* _Problem statement_
Pull out every line of the listing below that contains the string "time", treating uppercase and lowercase as different.

* _Task data_
--------------------------------

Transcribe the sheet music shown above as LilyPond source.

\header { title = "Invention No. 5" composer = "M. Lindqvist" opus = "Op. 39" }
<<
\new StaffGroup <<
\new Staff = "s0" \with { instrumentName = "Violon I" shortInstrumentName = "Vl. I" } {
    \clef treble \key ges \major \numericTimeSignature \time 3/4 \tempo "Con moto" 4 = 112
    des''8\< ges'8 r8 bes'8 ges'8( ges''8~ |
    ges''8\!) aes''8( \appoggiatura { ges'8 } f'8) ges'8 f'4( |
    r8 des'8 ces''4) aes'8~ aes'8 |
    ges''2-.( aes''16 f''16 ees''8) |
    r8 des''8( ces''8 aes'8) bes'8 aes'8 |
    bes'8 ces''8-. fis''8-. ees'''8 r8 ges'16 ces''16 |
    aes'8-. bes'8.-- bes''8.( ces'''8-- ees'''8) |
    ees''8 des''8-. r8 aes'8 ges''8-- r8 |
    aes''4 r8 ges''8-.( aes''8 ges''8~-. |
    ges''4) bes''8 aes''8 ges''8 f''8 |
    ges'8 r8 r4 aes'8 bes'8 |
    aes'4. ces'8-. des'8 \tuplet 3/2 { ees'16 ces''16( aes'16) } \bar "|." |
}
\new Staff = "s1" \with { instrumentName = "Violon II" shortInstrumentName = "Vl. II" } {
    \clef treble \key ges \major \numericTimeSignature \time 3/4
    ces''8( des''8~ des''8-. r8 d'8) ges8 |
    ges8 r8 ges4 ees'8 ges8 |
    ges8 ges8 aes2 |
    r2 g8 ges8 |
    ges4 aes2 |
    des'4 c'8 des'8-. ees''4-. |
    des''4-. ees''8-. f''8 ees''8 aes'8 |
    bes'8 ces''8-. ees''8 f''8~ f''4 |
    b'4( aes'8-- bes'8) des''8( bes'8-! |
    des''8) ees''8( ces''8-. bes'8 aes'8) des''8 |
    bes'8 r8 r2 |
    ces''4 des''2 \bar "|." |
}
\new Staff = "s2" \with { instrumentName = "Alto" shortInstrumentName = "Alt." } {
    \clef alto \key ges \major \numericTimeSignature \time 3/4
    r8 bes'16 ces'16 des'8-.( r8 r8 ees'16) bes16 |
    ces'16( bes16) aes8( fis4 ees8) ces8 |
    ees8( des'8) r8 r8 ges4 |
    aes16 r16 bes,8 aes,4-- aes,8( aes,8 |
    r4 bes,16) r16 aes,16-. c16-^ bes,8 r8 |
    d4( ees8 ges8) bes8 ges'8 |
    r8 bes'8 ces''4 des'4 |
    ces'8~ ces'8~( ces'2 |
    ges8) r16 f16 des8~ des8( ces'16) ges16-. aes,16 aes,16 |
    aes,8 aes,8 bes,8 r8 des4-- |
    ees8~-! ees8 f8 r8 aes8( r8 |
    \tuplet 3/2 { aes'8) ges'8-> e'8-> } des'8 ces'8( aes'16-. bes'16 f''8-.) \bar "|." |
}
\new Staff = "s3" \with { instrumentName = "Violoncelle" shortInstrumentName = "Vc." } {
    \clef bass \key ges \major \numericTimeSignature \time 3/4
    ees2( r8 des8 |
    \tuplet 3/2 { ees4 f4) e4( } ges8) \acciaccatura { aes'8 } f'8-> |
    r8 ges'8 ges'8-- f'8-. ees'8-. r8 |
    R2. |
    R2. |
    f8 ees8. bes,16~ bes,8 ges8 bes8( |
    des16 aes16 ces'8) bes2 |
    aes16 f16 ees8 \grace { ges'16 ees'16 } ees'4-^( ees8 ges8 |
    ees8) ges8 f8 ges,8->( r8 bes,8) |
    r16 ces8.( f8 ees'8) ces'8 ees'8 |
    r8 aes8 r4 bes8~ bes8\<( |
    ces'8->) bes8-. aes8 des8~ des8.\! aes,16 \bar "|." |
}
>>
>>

--------------------------------

* _The reply_
    \clef treble \key ges \major \numericTimeSignature \time 3/4 \tempo "Con moto" 4 = 112
    \clef treble \key ges \major \numericTimeSignature \time 3/4
    \clef alto \key ges \major \numericTimeSignature \time 3/4
    \clef bass \key ges \major \numericTimeSignature \time 3/4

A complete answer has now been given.